Look through the data below for the line with "turquoise wallet: 2 -> 0" and the line with "turquoise calculator: 0 -> 1", then output those two and all lines in between, exactly as written.

-=-=-=-=-

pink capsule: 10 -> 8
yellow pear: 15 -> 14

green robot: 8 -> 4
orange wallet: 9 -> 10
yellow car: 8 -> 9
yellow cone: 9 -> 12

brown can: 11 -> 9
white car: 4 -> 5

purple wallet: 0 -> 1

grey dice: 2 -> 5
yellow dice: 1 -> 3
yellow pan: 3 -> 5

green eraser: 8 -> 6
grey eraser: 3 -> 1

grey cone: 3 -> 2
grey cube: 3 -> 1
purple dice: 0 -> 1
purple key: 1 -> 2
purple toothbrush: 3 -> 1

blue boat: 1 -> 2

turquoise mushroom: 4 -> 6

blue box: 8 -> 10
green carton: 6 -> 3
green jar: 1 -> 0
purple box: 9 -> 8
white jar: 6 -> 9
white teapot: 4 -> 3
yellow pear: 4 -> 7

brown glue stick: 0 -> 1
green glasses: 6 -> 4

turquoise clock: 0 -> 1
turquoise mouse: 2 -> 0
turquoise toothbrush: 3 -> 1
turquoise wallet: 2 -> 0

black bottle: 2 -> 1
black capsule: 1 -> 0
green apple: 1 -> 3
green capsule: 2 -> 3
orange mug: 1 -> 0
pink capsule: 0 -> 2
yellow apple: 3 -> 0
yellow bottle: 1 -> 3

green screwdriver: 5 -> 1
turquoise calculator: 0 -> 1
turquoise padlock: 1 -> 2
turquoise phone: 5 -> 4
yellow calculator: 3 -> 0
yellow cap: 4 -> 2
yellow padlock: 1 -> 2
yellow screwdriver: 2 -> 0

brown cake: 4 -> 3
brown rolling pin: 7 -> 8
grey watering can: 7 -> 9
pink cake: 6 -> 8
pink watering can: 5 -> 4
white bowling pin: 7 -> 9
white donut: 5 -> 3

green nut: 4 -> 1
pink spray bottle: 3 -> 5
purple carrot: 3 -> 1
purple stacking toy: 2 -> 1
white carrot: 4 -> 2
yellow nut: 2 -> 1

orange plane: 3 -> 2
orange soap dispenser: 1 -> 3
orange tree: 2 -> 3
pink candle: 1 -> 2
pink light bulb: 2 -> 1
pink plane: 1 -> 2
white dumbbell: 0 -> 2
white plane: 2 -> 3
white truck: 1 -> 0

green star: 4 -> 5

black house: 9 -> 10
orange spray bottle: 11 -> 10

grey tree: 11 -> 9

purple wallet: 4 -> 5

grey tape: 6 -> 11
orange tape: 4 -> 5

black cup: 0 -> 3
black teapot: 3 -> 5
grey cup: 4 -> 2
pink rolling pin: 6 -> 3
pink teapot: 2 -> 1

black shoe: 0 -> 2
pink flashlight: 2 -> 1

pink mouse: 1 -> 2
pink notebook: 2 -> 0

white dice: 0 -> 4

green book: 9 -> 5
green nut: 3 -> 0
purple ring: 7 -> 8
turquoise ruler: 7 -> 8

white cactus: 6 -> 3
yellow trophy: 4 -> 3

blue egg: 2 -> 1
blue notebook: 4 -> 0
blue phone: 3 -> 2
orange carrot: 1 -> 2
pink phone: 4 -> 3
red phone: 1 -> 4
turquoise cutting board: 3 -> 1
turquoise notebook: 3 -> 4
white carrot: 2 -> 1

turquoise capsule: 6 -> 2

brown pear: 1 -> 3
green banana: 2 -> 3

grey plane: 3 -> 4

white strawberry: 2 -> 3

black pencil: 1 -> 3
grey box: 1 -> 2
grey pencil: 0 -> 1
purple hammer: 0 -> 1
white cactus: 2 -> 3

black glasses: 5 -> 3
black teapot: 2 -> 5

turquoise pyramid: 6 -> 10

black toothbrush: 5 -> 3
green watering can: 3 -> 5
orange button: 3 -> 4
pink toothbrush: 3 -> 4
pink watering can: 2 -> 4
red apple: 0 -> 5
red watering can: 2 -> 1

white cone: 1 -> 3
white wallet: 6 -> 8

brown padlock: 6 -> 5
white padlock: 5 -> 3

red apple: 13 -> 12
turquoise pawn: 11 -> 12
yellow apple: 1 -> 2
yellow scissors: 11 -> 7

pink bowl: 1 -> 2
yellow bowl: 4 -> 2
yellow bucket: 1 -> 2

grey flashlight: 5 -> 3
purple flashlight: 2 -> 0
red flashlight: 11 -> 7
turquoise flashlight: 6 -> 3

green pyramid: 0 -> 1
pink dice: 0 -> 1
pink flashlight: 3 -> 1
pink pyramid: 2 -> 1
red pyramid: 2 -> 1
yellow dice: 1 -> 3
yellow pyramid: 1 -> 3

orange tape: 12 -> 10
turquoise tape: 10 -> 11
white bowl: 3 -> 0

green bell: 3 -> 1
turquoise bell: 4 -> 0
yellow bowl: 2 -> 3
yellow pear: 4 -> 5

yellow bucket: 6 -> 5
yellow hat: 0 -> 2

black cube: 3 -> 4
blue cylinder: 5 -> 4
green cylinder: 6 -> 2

-=-=-=-=-

(Response):
turquoise wallet: 2 -> 0

black bottle: 2 -> 1
black capsule: 1 -> 0
green apple: 1 -> 3
green capsule: 2 -> 3
orange mug: 1 -> 0
pink capsule: 0 -> 2
yellow apple: 3 -> 0
yellow bottle: 1 -> 3

green screwdriver: 5 -> 1
turquoise calculator: 0 -> 1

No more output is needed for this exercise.